**DESCRIPTION OF THE TASK**
Starting at the line that holds "[(0,224),(4,222),(23,251),(0,266),(0,224)]", quote every line through the end of the records, both boundary lines included. Omit the pictures.

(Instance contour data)

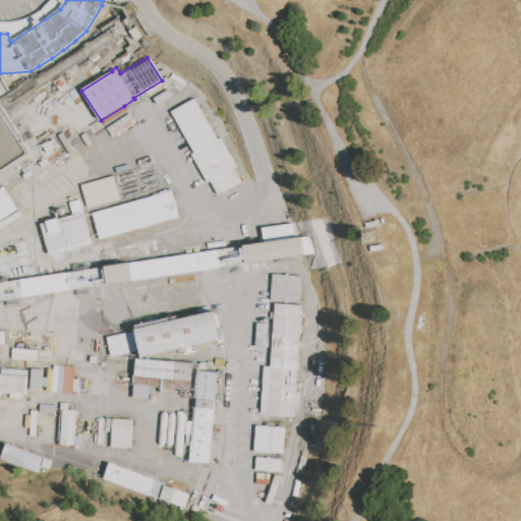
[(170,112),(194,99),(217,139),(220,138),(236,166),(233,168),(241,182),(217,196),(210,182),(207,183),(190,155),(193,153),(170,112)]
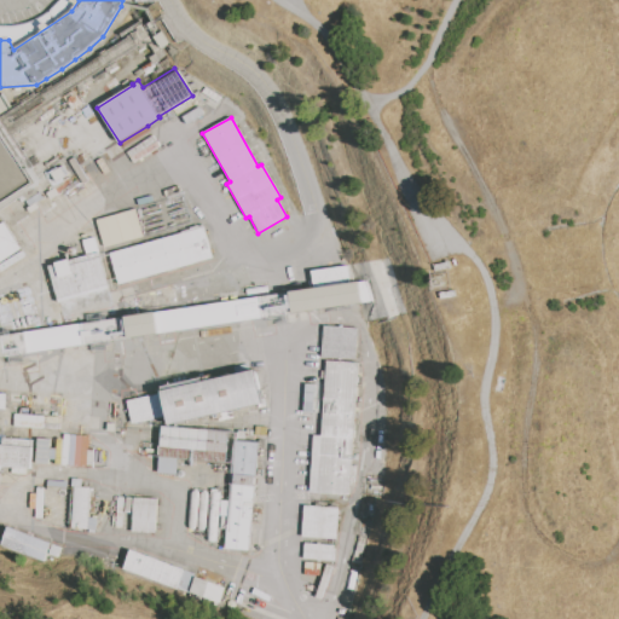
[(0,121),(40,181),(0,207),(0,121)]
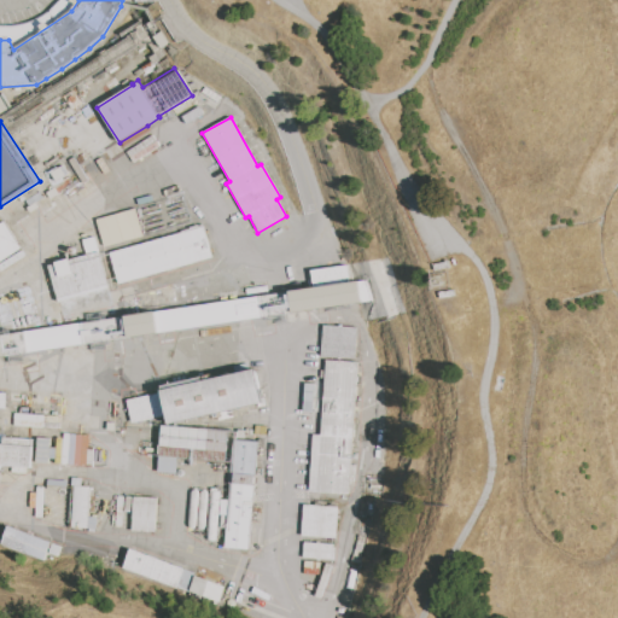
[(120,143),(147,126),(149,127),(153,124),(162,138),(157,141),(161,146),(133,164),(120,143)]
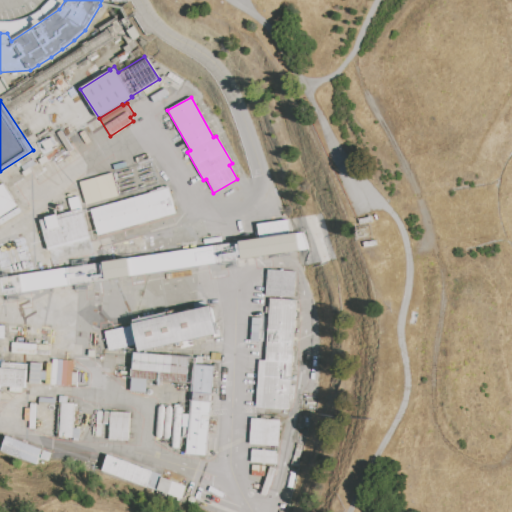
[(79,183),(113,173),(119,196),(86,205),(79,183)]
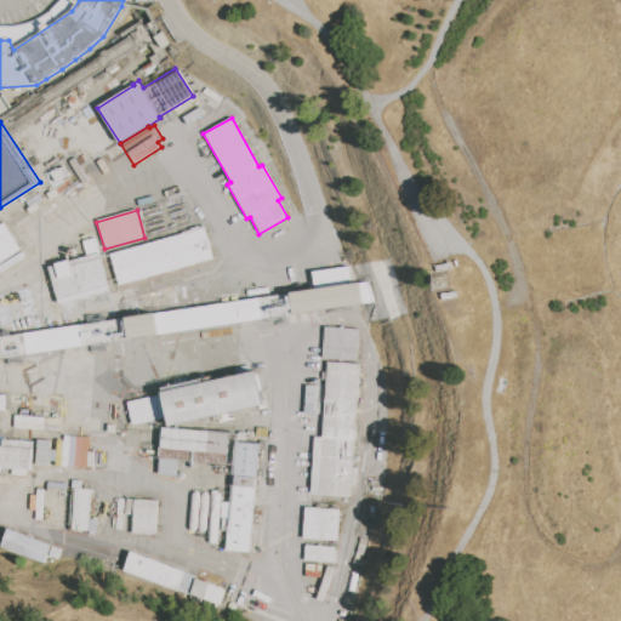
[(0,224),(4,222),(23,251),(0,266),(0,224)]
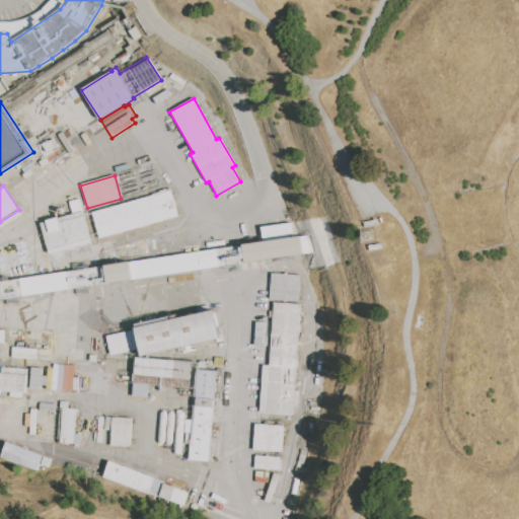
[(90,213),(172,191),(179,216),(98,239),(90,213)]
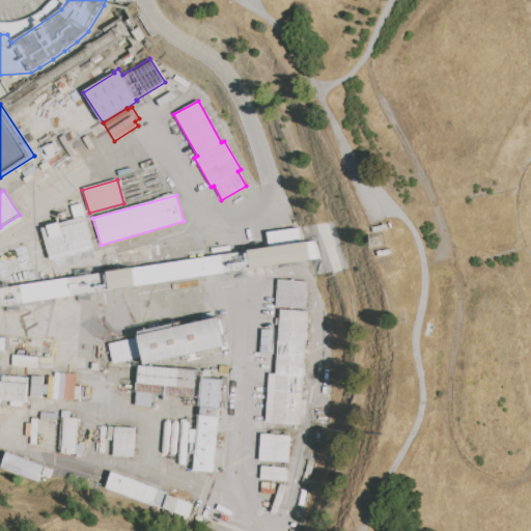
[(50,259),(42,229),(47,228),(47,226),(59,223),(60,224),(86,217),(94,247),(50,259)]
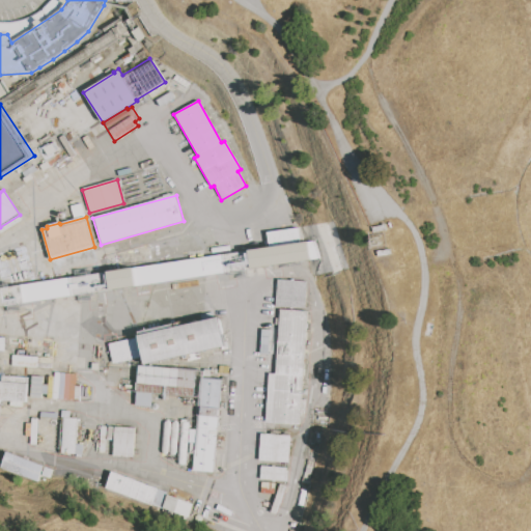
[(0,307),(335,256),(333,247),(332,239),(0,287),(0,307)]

**FINISHED TASK**
[(0,224),(4,222),(23,251),(0,266),(0,224)]
[(90,213),(172,191),(179,216),(98,239),(90,213)]
[(50,259),(42,229),(47,228),(47,226),(59,223),(60,224),(86,217),(94,247),(50,259)]
[(0,307),(335,256),(333,247),(332,239),(0,287),(0,307)]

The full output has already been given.